>>>>
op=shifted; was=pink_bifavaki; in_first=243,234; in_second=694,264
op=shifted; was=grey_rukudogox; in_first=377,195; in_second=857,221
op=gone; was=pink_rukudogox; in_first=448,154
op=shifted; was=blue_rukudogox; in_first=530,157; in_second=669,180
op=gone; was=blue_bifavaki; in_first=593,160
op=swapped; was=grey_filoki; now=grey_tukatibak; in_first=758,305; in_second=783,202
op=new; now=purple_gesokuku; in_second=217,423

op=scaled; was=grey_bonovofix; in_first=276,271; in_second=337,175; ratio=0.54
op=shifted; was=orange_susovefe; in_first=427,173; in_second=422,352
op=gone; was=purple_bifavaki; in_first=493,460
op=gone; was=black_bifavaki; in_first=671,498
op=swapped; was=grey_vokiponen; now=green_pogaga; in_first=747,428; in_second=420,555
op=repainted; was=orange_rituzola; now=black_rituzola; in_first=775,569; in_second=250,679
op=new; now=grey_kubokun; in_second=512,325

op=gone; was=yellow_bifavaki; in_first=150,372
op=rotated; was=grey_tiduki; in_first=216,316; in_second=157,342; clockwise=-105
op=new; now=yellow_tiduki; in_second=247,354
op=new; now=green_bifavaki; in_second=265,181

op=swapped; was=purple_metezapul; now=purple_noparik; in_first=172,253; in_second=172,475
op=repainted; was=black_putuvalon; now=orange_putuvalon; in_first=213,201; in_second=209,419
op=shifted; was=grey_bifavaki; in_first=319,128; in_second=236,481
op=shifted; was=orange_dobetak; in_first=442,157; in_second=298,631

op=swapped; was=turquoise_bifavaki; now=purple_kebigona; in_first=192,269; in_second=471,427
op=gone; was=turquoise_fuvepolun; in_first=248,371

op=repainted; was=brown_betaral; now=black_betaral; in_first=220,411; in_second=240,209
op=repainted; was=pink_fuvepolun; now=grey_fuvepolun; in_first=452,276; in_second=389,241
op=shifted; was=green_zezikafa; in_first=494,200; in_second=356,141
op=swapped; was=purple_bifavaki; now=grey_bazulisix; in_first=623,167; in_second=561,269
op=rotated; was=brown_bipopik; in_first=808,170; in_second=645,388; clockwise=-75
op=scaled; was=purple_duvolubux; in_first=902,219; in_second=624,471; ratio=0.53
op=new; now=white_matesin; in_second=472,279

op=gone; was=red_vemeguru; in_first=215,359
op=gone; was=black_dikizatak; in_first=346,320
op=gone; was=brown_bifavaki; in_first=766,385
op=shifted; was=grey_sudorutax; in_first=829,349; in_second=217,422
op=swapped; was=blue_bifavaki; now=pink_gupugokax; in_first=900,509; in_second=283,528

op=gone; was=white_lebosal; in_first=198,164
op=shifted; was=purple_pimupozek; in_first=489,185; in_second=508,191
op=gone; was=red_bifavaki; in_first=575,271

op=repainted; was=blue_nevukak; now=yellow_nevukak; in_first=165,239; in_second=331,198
<<<<
:: Exercise description ::
The answer must be the full data, repeated word for word.

:: Result of this task ::
op=shifted; was=pink_bifavaki; in_first=243,234; in_second=694,264
op=shifted; was=grey_rukudogox; in_first=377,195; in_second=857,221
op=gone; was=pink_rukudogox; in_first=448,154
op=shifted; was=blue_rukudogox; in_first=530,157; in_second=669,180
op=gone; was=blue_bifavaki; in_first=593,160
op=swapped; was=grey_filoki; now=grey_tukatibak; in_first=758,305; in_second=783,202
op=new; now=purple_gesokuku; in_second=217,423

op=scaled; was=grey_bonovofix; in_first=276,271; in_second=337,175; ratio=0.54
op=shifted; was=orange_susovefe; in_first=427,173; in_second=422,352
op=gone; was=purple_bifavaki; in_first=493,460
op=gone; was=black_bifavaki; in_first=671,498
op=swapped; was=grey_vokiponen; now=green_pogaga; in_first=747,428; in_second=420,555
op=repainted; was=orange_rituzola; now=black_rituzola; in_first=775,569; in_second=250,679
op=new; now=grey_kubokun; in_second=512,325

op=gone; was=yellow_bifavaki; in_first=150,372
op=rotated; was=grey_tiduki; in_first=216,316; in_second=157,342; clockwise=-105
op=new; now=yellow_tiduki; in_second=247,354
op=new; now=green_bifavaki; in_second=265,181

op=swapped; was=purple_metezapul; now=purple_noparik; in_first=172,253; in_second=172,475
op=repainted; was=black_putuvalon; now=orange_putuvalon; in_first=213,201; in_second=209,419
op=shifted; was=grey_bifavaki; in_first=319,128; in_second=236,481
op=shifted; was=orange_dobetak; in_first=442,157; in_second=298,631

op=swapped; was=turquoise_bifavaki; now=purple_kebigona; in_first=192,269; in_second=471,427
op=gone; was=turquoise_fuvepolun; in_first=248,371

op=repainted; was=brown_betaral; now=black_betaral; in_first=220,411; in_second=240,209
op=repainted; was=pink_fuvepolun; now=grey_fuvepolun; in_first=452,276; in_second=389,241
op=shifted; was=green_zezikafa; in_first=494,200; in_second=356,141
op=swapped; was=purple_bifavaki; now=grey_bazulisix; in_first=623,167; in_second=561,269
op=rotated; was=brown_bipopik; in_first=808,170; in_second=645,388; clockwise=-75
op=scaled; was=purple_duvolubux; in_first=902,219; in_second=624,471; ratio=0.53
op=new; now=white_matesin; in_second=472,279

op=gone; was=red_vemeguru; in_first=215,359
op=gone; was=black_dikizatak; in_first=346,320
op=gone; was=brown_bifavaki; in_first=766,385
op=shifted; was=grey_sudorutax; in_first=829,349; in_second=217,422
op=swapped; was=blue_bifavaki; now=pink_gupugokax; in_first=900,509; in_second=283,528

op=gone; was=white_lebosal; in_first=198,164
op=shifted; was=purple_pimupozek; in_first=489,185; in_second=508,191
op=gone; was=red_bifavaki; in_first=575,271

op=repainted; was=blue_nevukak; now=yellow_nevukak; in_first=165,239; in_second=331,198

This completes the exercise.